- _Exercise requirements_
Please write out the lines of the data exactly, beginning with the first and ending with the line containing "orange plate N11:N12"; leave the pictures behind.

_ _ _ _ _

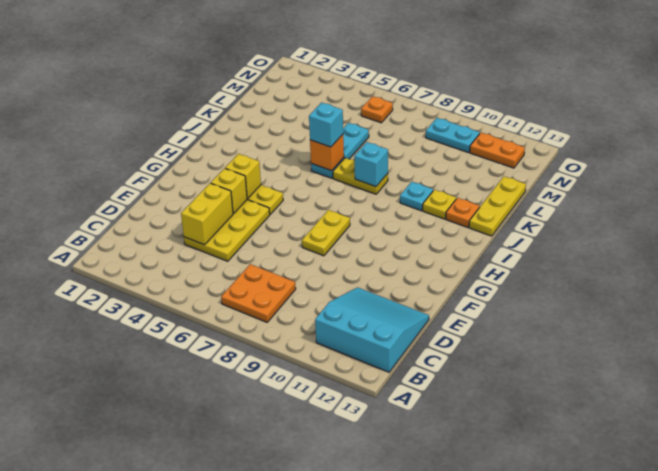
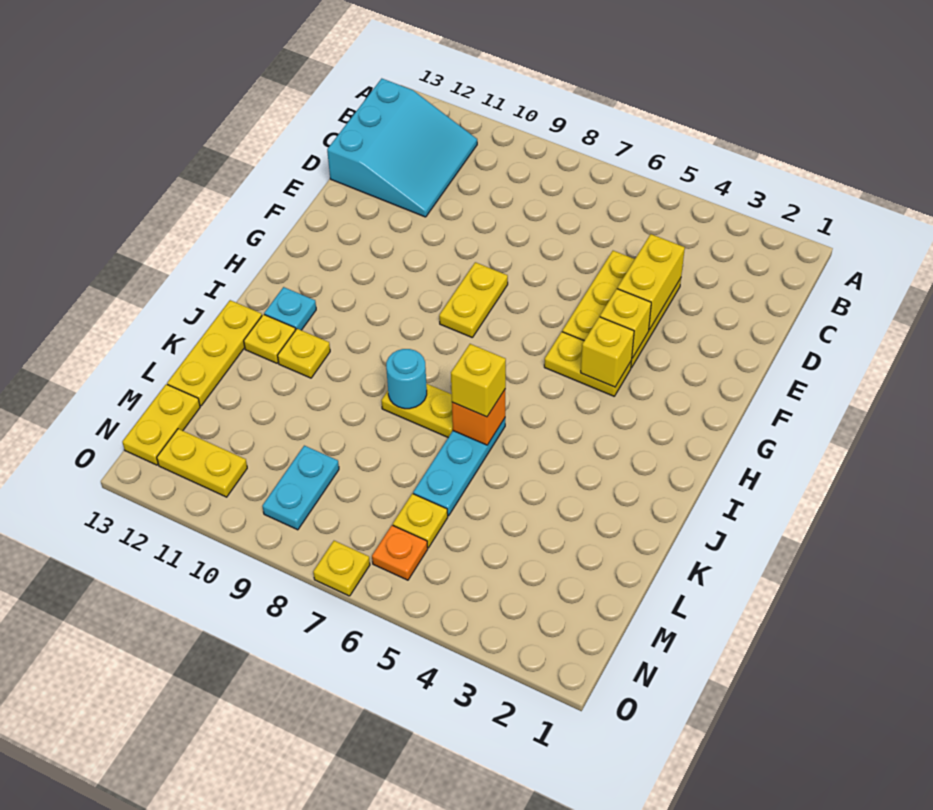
orange plate B7:C8 level 1 -> none
cyan slope B11:D13 level 1 top B -> cyan slope B11:D13 level 1 top 13
cyan brick J6 level 3 -> yellow brick J6 level 3
cyan brick J8 level 2 -> cyan round brick J8 level 2
cyan plate J10 level 1 -> cyan plate I12 level 1
orange plate J12 level 1 -> yellow plate J12 level 1
none -> yellow plate M6 level 1
none -> yellow plate M13:N13 level 1
cyan plate N9:N10 level 1 -> cyan plate M9:N9 level 1
orange plate N11:N12 level 1 -> yellow plate N11:N12 level 1
none -> yellow plate O7 level 1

_ _ _ _ _

- _The answer_
orange plate B7:C8 level 1 -> none
cyan slope B11:D13 level 1 top B -> cyan slope B11:D13 level 1 top 13
cyan brick J6 level 3 -> yellow brick J6 level 3
cyan brick J8 level 2 -> cyan round brick J8 level 2
cyan plate J10 level 1 -> cyan plate I12 level 1
orange plate J12 level 1 -> yellow plate J12 level 1
none -> yellow plate M6 level 1
none -> yellow plate M13:N13 level 1
cyan plate N9:N10 level 1 -> cyan plate M9:N9 level 1
orange plate N11:N12 level 1 -> yellow plate N11:N12 level 1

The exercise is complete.